#### [WORK ORDER]
Your output should be the complete listing, word for word, with no pictures in it.

#### [DATA FOR THIS EXERCISE]
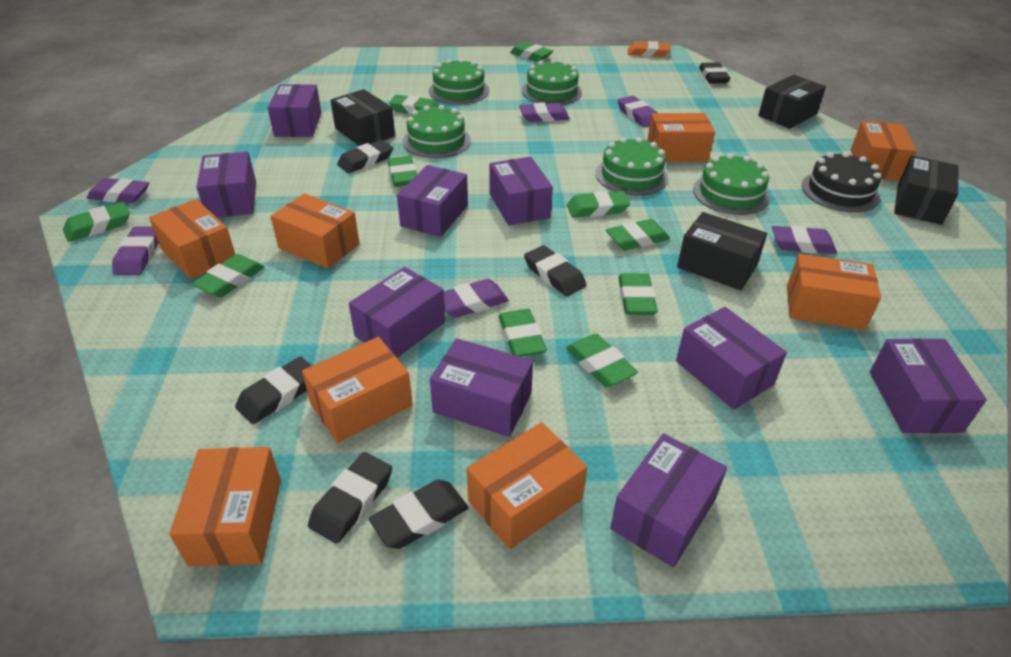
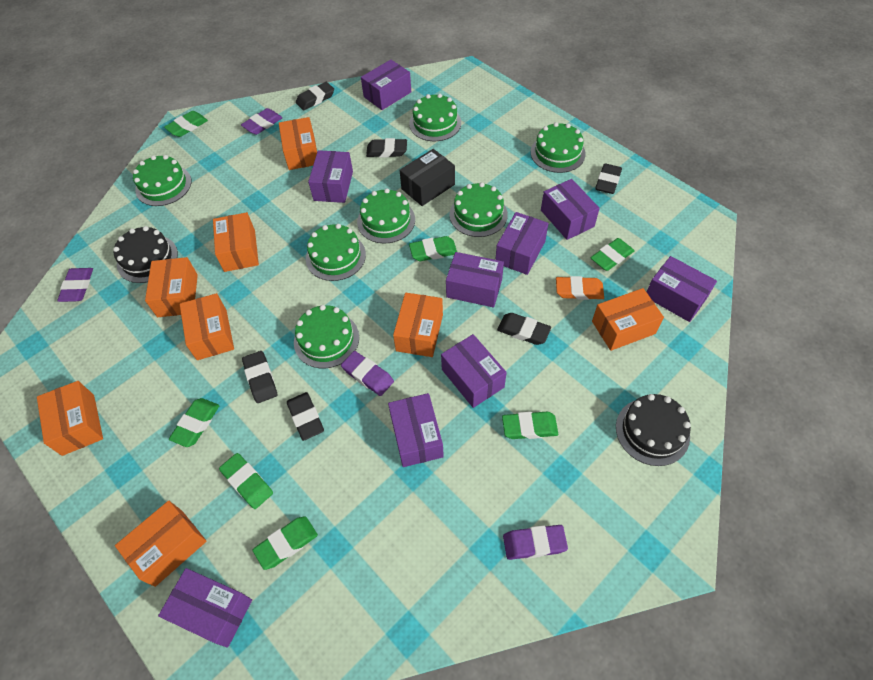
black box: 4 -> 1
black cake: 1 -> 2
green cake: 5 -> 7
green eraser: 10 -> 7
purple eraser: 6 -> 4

#### [COMPLETED TASK]
black box: 4 -> 1
black cake: 1 -> 2
green cake: 5 -> 7
green eraser: 10 -> 7
purple eraser: 6 -> 4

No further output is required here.